» **Records provided**

==*==

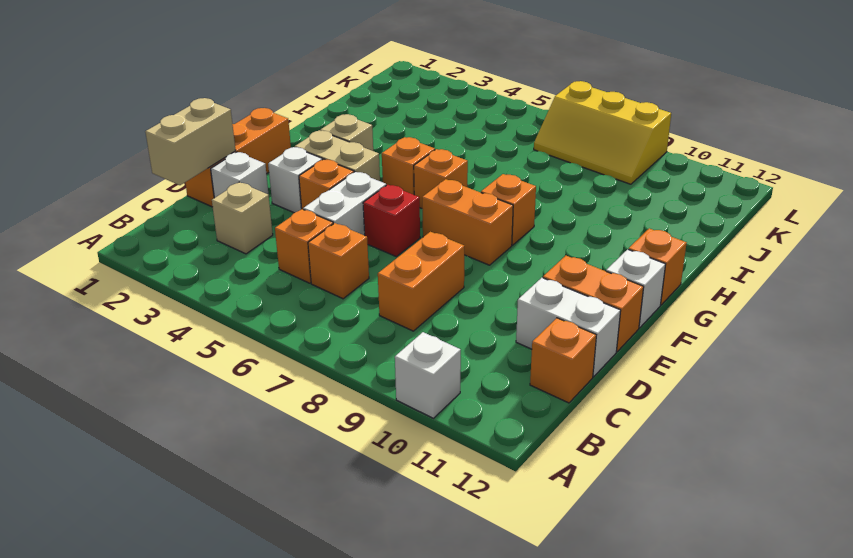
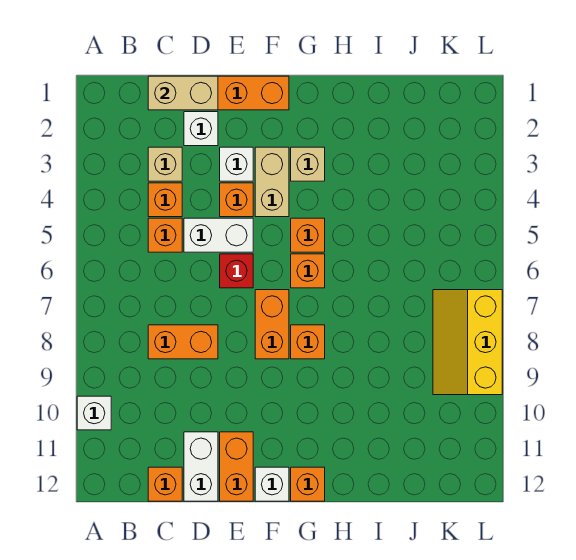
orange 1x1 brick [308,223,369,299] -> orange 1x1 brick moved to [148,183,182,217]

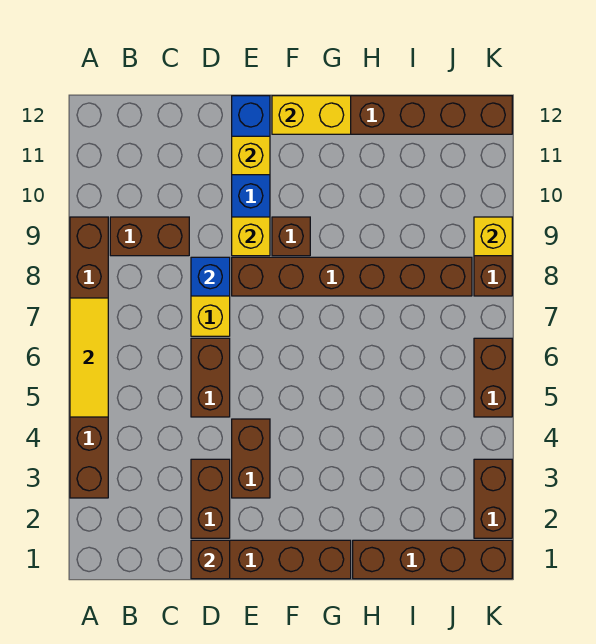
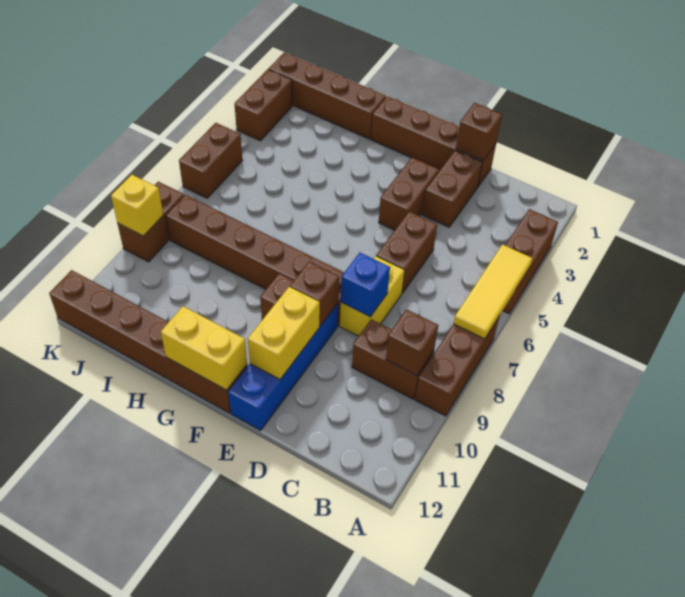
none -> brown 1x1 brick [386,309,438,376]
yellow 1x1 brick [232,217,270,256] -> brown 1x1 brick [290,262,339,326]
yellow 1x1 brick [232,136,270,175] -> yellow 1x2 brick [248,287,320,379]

==*==

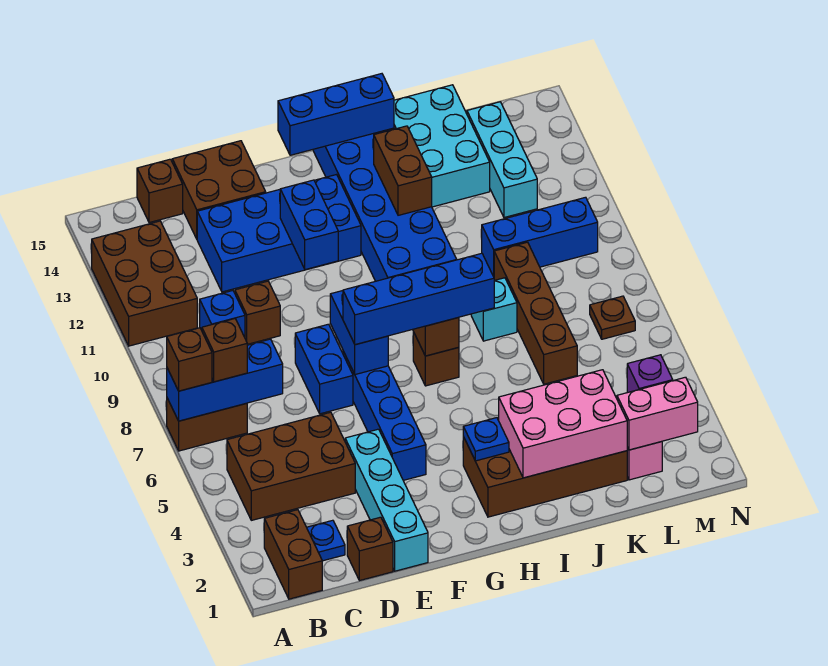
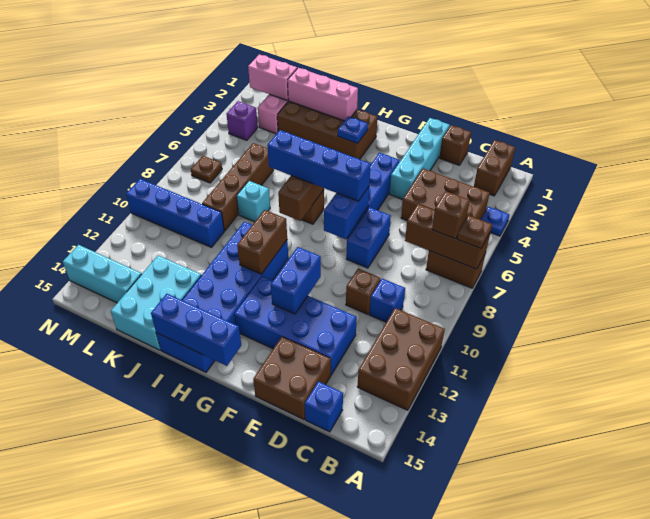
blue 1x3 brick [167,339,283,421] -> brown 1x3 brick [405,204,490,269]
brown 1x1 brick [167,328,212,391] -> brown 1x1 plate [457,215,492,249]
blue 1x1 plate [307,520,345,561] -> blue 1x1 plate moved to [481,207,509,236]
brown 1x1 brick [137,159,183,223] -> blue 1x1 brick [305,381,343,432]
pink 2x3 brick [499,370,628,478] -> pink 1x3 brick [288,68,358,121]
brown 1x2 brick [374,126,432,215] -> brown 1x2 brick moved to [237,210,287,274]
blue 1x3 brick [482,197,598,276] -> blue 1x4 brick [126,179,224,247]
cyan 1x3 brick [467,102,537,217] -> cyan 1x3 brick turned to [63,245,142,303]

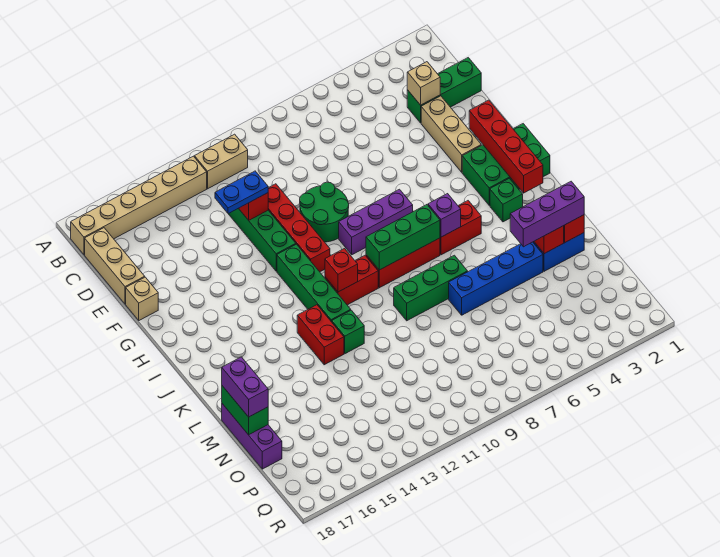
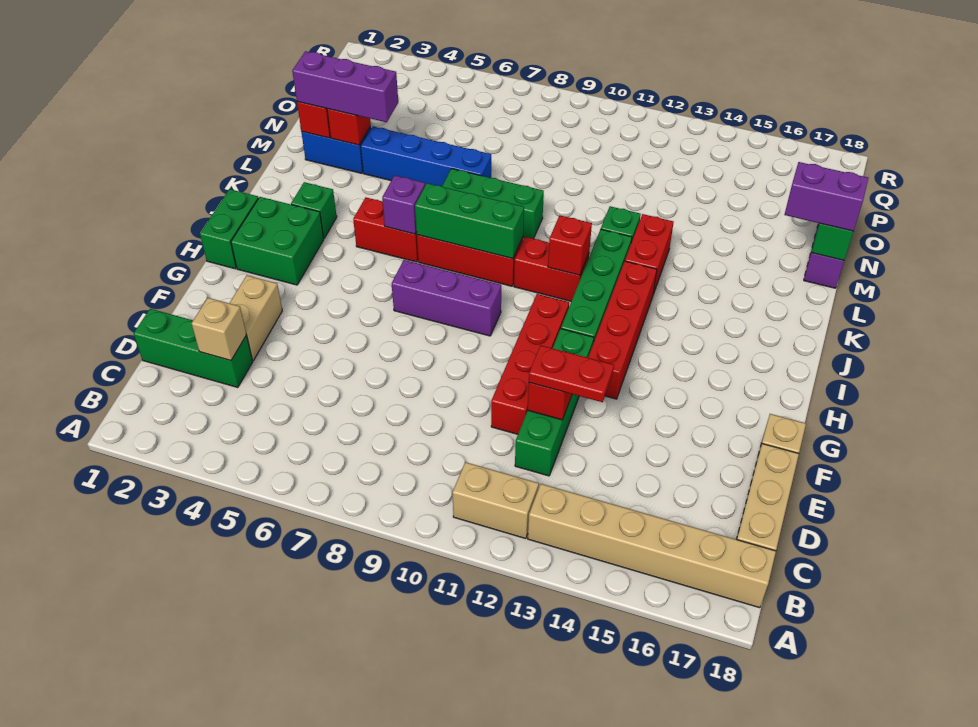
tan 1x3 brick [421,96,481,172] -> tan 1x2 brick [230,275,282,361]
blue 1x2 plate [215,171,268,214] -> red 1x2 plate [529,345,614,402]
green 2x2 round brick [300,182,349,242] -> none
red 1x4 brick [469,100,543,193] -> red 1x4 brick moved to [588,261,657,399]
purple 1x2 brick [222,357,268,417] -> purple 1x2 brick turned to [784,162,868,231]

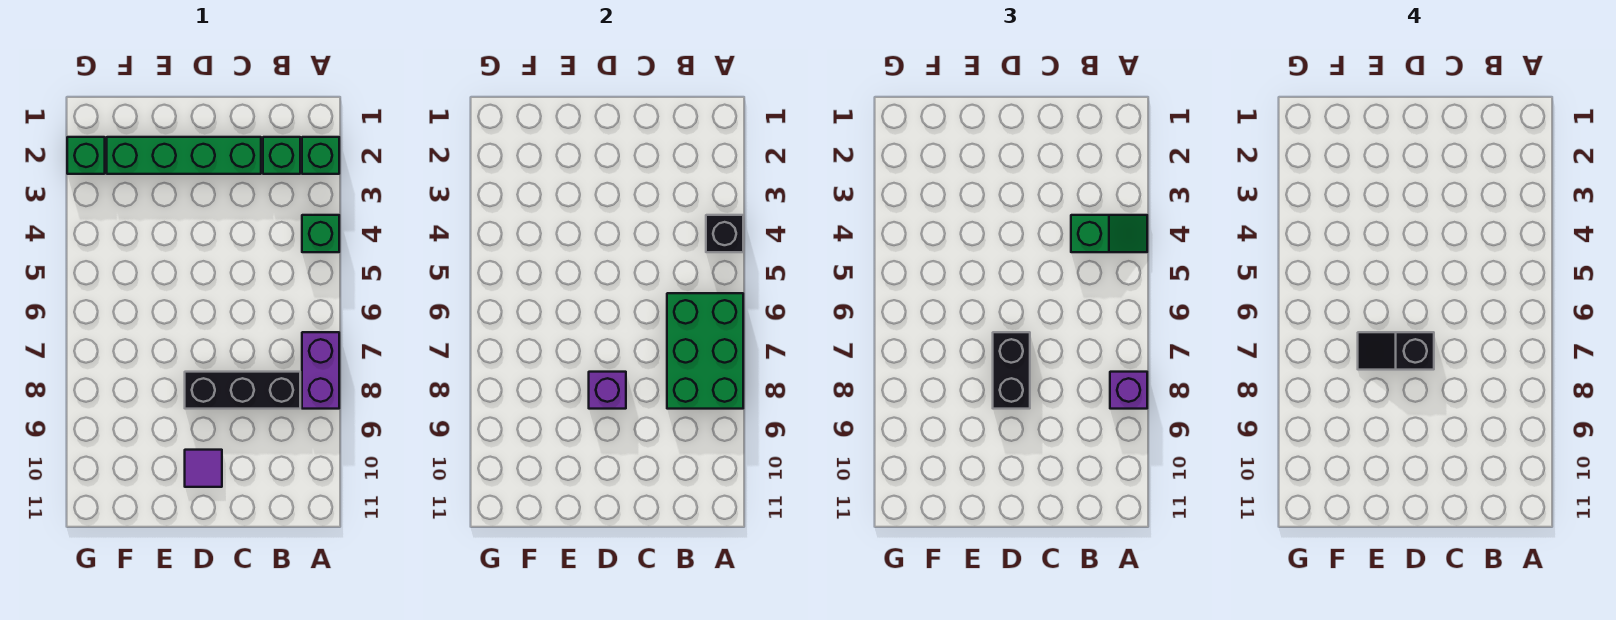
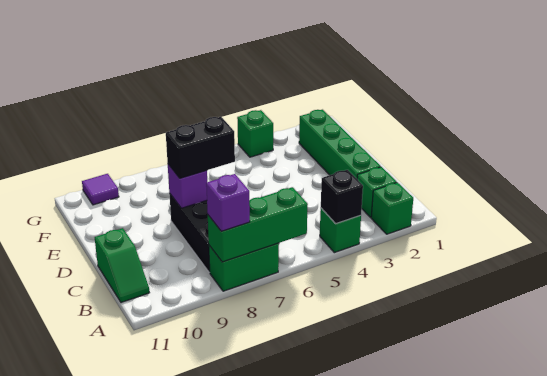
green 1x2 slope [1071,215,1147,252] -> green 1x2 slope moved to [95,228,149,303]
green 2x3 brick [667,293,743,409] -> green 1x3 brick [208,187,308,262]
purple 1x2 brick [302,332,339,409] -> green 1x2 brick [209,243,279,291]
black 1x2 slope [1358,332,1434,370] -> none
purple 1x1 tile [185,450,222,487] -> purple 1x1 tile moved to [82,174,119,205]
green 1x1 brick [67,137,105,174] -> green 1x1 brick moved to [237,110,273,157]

==*==

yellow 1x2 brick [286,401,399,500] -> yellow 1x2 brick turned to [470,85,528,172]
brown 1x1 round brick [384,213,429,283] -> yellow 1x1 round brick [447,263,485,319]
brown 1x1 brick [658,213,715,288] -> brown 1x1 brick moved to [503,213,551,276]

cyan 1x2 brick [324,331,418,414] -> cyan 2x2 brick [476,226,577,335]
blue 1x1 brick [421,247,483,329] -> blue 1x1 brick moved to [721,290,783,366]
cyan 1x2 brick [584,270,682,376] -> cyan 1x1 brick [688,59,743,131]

==*==

» **What is expected**
Working from the material above, retype exactly the lines from the one with "green 2x3 brick" through the one with "green 1x1 brick [67,137,105,174]", both included, and only those lines.

» **Solved problem**
green 2x3 brick [667,293,743,409] -> green 1x3 brick [208,187,308,262]
purple 1x2 brick [302,332,339,409] -> green 1x2 brick [209,243,279,291]
black 1x2 slope [1358,332,1434,370] -> none
purple 1x1 tile [185,450,222,487] -> purple 1x1 tile moved to [82,174,119,205]
green 1x1 brick [67,137,105,174] -> green 1x1 brick moved to [237,110,273,157]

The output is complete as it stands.